Required action | Would you please output the records exactly as they appear below?

(Synthetic geometry scene data)
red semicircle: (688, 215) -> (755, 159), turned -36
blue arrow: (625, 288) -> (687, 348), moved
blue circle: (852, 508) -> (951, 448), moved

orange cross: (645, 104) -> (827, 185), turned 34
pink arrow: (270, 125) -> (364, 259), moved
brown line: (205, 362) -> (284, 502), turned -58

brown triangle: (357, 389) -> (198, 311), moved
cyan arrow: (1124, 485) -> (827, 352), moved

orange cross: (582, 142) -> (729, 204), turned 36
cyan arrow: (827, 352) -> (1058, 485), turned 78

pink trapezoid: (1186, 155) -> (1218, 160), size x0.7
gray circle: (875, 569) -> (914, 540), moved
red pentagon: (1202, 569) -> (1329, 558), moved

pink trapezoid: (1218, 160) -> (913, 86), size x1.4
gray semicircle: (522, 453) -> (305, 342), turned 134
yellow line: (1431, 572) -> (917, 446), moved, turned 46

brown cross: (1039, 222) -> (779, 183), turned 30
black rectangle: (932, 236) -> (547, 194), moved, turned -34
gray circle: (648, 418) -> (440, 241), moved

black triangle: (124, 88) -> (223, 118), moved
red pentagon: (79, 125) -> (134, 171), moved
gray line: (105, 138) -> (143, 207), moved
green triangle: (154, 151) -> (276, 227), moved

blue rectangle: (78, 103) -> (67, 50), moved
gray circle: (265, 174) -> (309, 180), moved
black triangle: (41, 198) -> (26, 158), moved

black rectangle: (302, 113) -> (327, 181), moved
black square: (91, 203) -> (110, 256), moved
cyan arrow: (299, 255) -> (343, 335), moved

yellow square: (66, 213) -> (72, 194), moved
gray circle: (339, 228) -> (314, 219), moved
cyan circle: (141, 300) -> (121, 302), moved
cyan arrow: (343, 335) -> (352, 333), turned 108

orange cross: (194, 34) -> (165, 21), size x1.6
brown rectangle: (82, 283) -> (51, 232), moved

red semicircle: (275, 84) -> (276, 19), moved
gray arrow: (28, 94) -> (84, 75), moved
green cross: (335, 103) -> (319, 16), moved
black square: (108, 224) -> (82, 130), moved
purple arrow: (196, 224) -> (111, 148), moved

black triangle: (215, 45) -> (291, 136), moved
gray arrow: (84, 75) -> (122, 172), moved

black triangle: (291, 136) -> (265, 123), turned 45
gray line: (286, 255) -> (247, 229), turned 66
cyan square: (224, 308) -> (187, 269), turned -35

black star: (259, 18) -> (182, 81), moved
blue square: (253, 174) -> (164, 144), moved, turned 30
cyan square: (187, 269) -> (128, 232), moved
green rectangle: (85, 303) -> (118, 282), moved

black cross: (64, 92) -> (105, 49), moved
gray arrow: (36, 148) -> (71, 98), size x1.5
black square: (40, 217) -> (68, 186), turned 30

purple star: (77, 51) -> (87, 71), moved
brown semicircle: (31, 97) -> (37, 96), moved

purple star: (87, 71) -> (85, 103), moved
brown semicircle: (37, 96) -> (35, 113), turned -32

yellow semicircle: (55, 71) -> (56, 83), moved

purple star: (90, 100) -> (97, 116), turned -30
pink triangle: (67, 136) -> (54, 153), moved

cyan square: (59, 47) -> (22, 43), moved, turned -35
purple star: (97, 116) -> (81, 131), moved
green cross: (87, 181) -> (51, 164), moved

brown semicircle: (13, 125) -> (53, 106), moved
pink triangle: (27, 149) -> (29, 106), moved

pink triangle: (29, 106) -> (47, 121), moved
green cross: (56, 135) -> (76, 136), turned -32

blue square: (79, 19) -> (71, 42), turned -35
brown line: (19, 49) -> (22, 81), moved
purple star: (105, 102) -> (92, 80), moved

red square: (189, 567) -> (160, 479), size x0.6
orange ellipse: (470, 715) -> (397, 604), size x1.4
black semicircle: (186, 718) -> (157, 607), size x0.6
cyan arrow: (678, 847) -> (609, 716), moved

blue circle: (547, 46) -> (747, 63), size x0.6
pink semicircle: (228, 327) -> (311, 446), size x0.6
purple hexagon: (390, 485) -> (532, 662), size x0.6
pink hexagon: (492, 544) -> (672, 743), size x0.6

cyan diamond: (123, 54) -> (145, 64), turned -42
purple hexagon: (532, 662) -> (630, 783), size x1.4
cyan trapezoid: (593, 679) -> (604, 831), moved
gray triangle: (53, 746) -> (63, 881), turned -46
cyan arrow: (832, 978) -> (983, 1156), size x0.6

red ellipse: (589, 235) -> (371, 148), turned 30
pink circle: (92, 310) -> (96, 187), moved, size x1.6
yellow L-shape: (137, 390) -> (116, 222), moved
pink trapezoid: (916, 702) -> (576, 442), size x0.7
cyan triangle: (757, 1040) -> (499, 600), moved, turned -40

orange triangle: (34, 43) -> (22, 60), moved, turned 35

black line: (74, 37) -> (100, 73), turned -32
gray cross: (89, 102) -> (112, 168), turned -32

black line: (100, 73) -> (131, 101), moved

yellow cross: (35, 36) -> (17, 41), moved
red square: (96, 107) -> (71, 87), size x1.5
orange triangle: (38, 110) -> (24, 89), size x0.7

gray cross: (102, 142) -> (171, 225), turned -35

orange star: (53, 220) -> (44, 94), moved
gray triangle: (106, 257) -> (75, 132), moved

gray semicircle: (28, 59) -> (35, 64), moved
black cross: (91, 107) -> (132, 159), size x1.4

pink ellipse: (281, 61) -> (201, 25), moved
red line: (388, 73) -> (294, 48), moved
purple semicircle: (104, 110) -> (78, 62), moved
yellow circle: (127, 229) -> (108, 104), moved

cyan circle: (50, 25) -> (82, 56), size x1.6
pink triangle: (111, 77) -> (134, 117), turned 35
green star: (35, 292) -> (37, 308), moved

Task response |
red semicircle: (688, 215) -> (755, 159), turned -36
blue arrow: (625, 288) -> (687, 348), moved
blue circle: (852, 508) -> (951, 448), moved

orange cross: (645, 104) -> (827, 185), turned 34
pink arrow: (270, 125) -> (364, 259), moved
brown line: (205, 362) -> (284, 502), turned -58

brown triangle: (357, 389) -> (198, 311), moved
cyan arrow: (1124, 485) -> (827, 352), moved

orange cross: (582, 142) -> (729, 204), turned 36
cyan arrow: (827, 352) -> (1058, 485), turned 78

pink trapezoid: (1186, 155) -> (1218, 160), size x0.7
gray circle: (875, 569) -> (914, 540), moved
red pentagon: (1202, 569) -> (1329, 558), moved

pink trapezoid: (1218, 160) -> (913, 86), size x1.4
gray semicircle: (522, 453) -> (305, 342), turned 134
yellow line: (1431, 572) -> (917, 446), moved, turned 46

brown cross: (1039, 222) -> (779, 183), turned 30
black rectangle: (932, 236) -> (547, 194), moved, turned -34
gray circle: (648, 418) -> (440, 241), moved

black triangle: (124, 88) -> (223, 118), moved
red pentagon: (79, 125) -> (134, 171), moved
gray line: (105, 138) -> (143, 207), moved
green triangle: (154, 151) -> (276, 227), moved

blue rectangle: (78, 103) -> (67, 50), moved
gray circle: (265, 174) -> (309, 180), moved
black triangle: (41, 198) -> (26, 158), moved

black rectangle: (302, 113) -> (327, 181), moved
black square: (91, 203) -> (110, 256), moved
cyan arrow: (299, 255) -> (343, 335), moved

yellow square: (66, 213) -> (72, 194), moved
gray circle: (339, 228) -> (314, 219), moved
cyan circle: (141, 300) -> (121, 302), moved
cyan arrow: (343, 335) -> (352, 333), turned 108

orange cross: (194, 34) -> (165, 21), size x1.6
brown rectangle: (82, 283) -> (51, 232), moved

red semicircle: (275, 84) -> (276, 19), moved
gray arrow: (28, 94) -> (84, 75), moved
green cross: (335, 103) -> (319, 16), moved
black square: (108, 224) -> (82, 130), moved
purple arrow: (196, 224) -> (111, 148), moved

black triangle: (215, 45) -> (291, 136), moved
gray arrow: (84, 75) -> (122, 172), moved

black triangle: (291, 136) -> (265, 123), turned 45
gray line: (286, 255) -> (247, 229), turned 66
cyan square: (224, 308) -> (187, 269), turned -35

black star: (259, 18) -> (182, 81), moved
blue square: (253, 174) -> (164, 144), moved, turned 30
cyan square: (187, 269) -> (128, 232), moved
green rectangle: (85, 303) -> (118, 282), moved

black cross: (64, 92) -> (105, 49), moved
gray arrow: (36, 148) -> (71, 98), size x1.5
black square: (40, 217) -> (68, 186), turned 30

purple star: (77, 51) -> (87, 71), moved
brown semicircle: (31, 97) -> (37, 96), moved

purple star: (87, 71) -> (85, 103), moved
brown semicircle: (37, 96) -> (35, 113), turned -32

yellow semicircle: (55, 71) -> (56, 83), moved

purple star: (90, 100) -> (97, 116), turned -30
pink triangle: (67, 136) -> (54, 153), moved

cyan square: (59, 47) -> (22, 43), moved, turned -35
purple star: (97, 116) -> (81, 131), moved
green cross: (87, 181) -> (51, 164), moved

brown semicircle: (13, 125) -> (53, 106), moved
pink triangle: (27, 149) -> (29, 106), moved

pink triangle: (29, 106) -> (47, 121), moved
green cross: (56, 135) -> (76, 136), turned -32

blue square: (79, 19) -> (71, 42), turned -35
brown line: (19, 49) -> (22, 81), moved
purple star: (105, 102) -> (92, 80), moved

red square: (189, 567) -> (160, 479), size x0.6
orange ellipse: (470, 715) -> (397, 604), size x1.4
black semicircle: (186, 718) -> (157, 607), size x0.6
cyan arrow: (678, 847) -> (609, 716), moved

blue circle: (547, 46) -> (747, 63), size x0.6
pink semicircle: (228, 327) -> (311, 446), size x0.6
purple hexagon: (390, 485) -> (532, 662), size x0.6
pink hexagon: (492, 544) -> (672, 743), size x0.6

cyan diamond: (123, 54) -> (145, 64), turned -42
purple hexagon: (532, 662) -> (630, 783), size x1.4
cyan trapezoid: (593, 679) -> (604, 831), moved
gray triangle: (53, 746) -> (63, 881), turned -46
cyan arrow: (832, 978) -> (983, 1156), size x0.6

red ellipse: (589, 235) -> (371, 148), turned 30
pink circle: (92, 310) -> (96, 187), moved, size x1.6
yellow L-shape: (137, 390) -> (116, 222), moved
pink trapezoid: (916, 702) -> (576, 442), size x0.7
cyan triangle: (757, 1040) -> (499, 600), moved, turned -40

orange triangle: (34, 43) -> (22, 60), moved, turned 35

black line: (74, 37) -> (100, 73), turned -32
gray cross: (89, 102) -> (112, 168), turned -32

black line: (100, 73) -> (131, 101), moved

yellow cross: (35, 36) -> (17, 41), moved
red square: (96, 107) -> (71, 87), size x1.5
orange triangle: (38, 110) -> (24, 89), size x0.7

gray cross: (102, 142) -> (171, 225), turned -35

orange star: (53, 220) -> (44, 94), moved
gray triangle: (106, 257) -> (75, 132), moved

gray semicircle: (28, 59) -> (35, 64), moved
black cross: (91, 107) -> (132, 159), size x1.4

pink ellipse: (281, 61) -> (201, 25), moved
red line: (388, 73) -> (294, 48), moved
purple semicircle: (104, 110) -> (78, 62), moved
yellow circle: (127, 229) -> (108, 104), moved

cyan circle: (50, 25) -> (82, 56), size x1.6
pink triangle: (111, 77) -> (134, 117), turned 35
green star: (35, 292) -> (37, 308), moved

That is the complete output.